START ENTRIES SHOWN

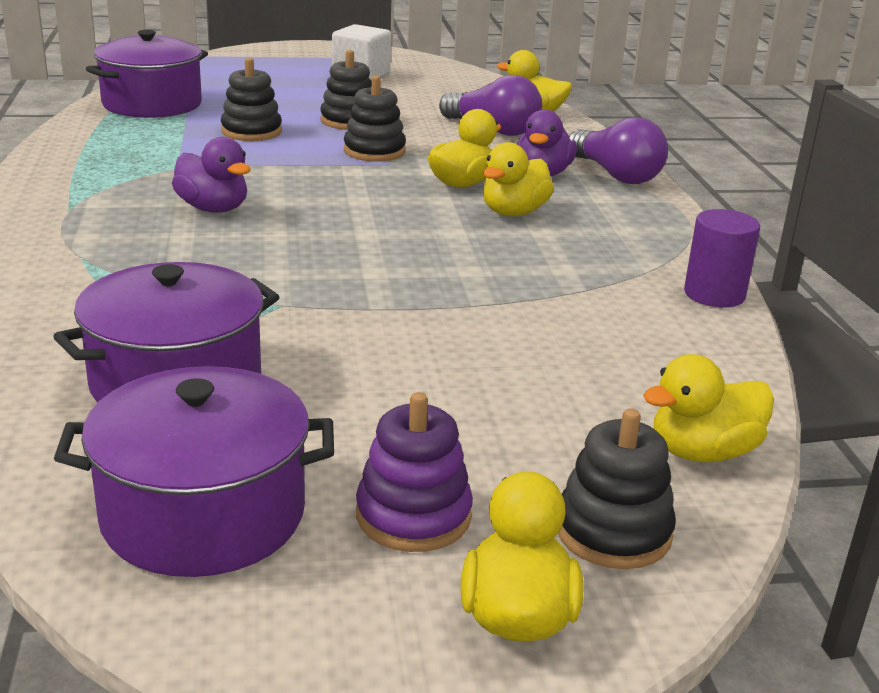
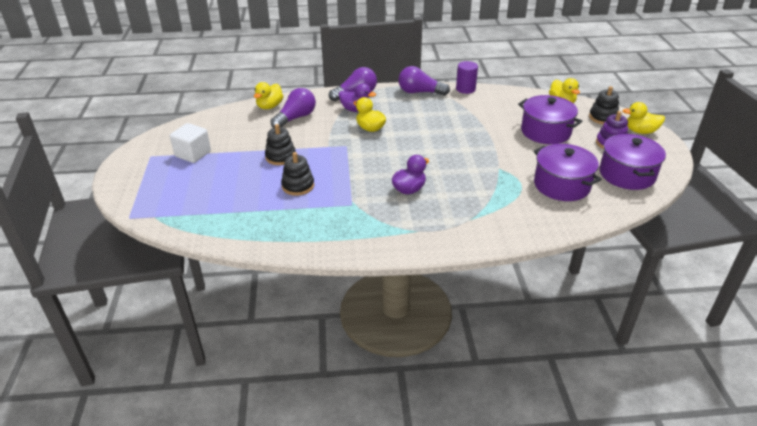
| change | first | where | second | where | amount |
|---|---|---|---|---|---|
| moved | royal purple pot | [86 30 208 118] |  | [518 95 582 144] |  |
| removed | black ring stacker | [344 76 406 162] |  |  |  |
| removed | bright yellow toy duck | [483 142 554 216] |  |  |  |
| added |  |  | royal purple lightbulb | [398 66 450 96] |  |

END ENTRIES SHOWN

**WHAT THE EXERCISE ASKS**.
Give back the material above exactly, but without its images.

**REPLY**.
| change | first | where | second | where | amount |
|---|---|---|---|---|---|
| moved | royal purple pot | [86 30 208 118] |  | [518 95 582 144] |  |
| removed | black ring stacker | [344 76 406 162] |  |  |  |
| removed | bright yellow toy duck | [483 142 554 216] |  |  |  |
| added |  |  | royal purple lightbulb | [398 66 450 96] |  |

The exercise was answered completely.